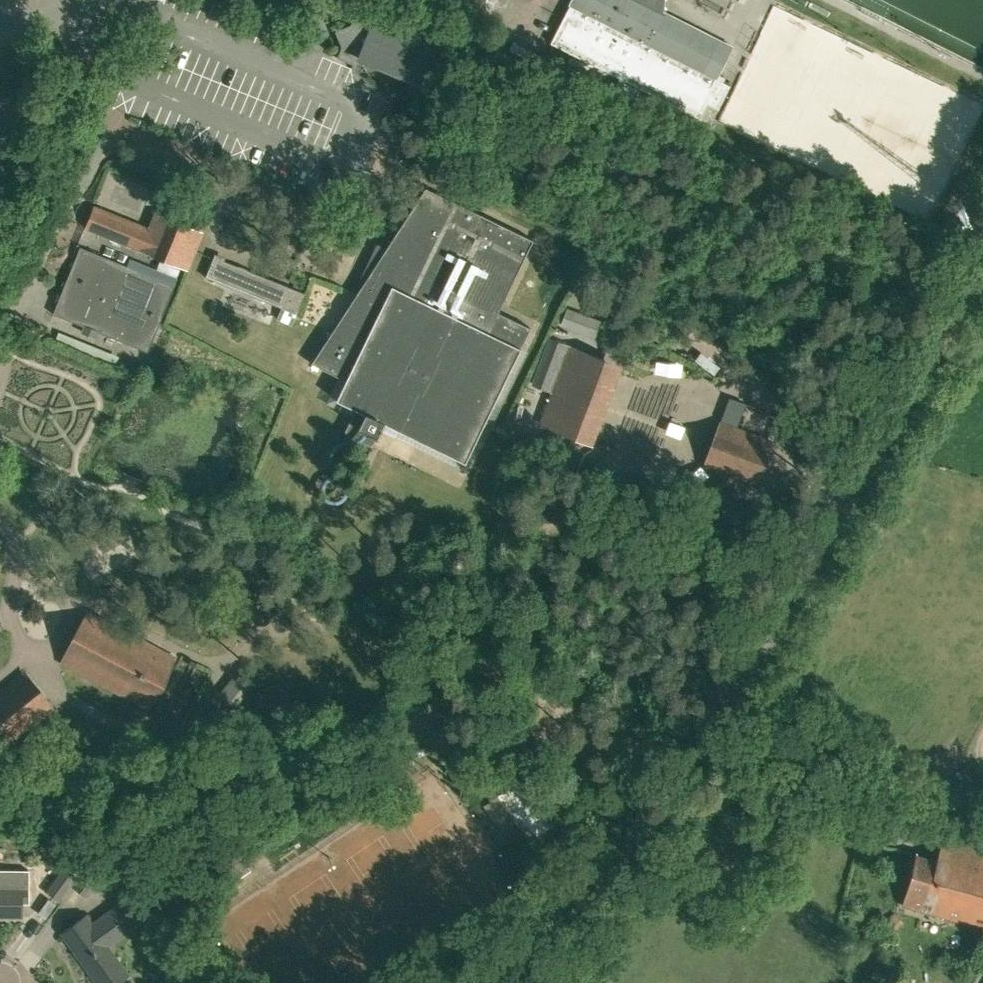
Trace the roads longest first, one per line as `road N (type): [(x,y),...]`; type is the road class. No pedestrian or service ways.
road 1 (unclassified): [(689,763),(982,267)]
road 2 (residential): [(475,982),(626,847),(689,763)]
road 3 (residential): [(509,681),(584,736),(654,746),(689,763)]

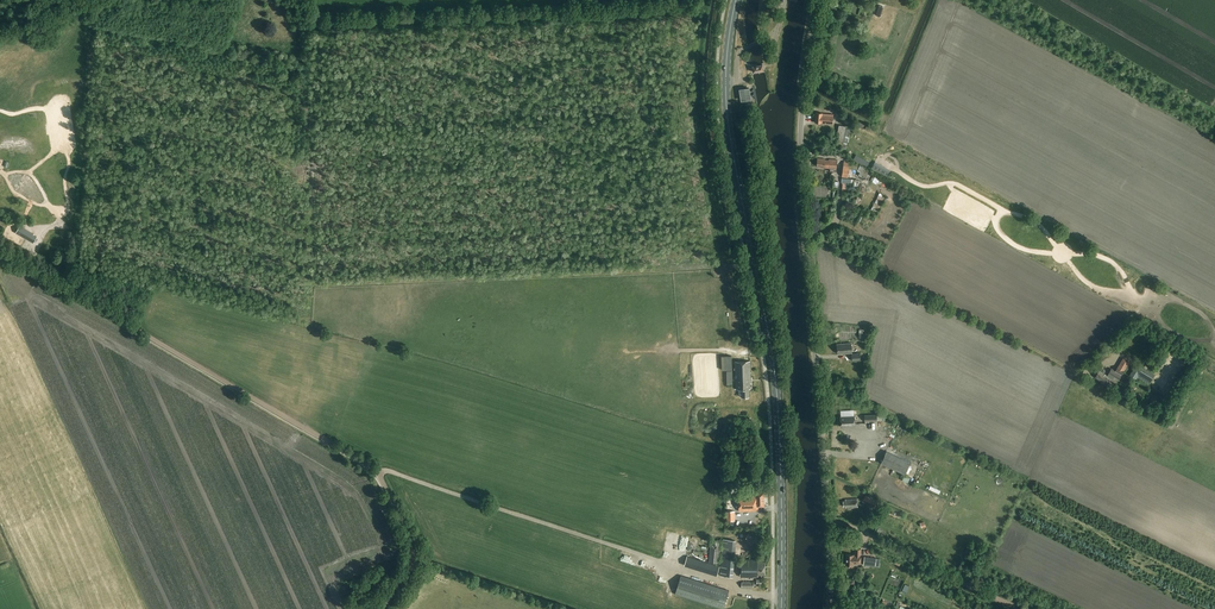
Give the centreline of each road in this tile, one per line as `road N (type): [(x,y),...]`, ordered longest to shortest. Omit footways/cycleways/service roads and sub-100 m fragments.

§ PROBLEM STATEMENT:
Write out the entries again, word for word. No images.

§ SOLUTION FOR THIS TASK:
Trace the roads longest first, one per line as `road N (type): [(x,y),...]`; type is the road class. No pedestrian or service ways.
road 1 (unclassified): [(689,763),(982,267)]
road 2 (residential): [(475,982),(626,847),(689,763)]
road 3 (residential): [(509,681),(584,736),(654,746),(689,763)]

Give the centreline of each road in this tile, one per line as `road N (type): [(x,y),...]`, ordered longest to shortest. Omit footways/cycleways/service roads and sub-100 m fragments.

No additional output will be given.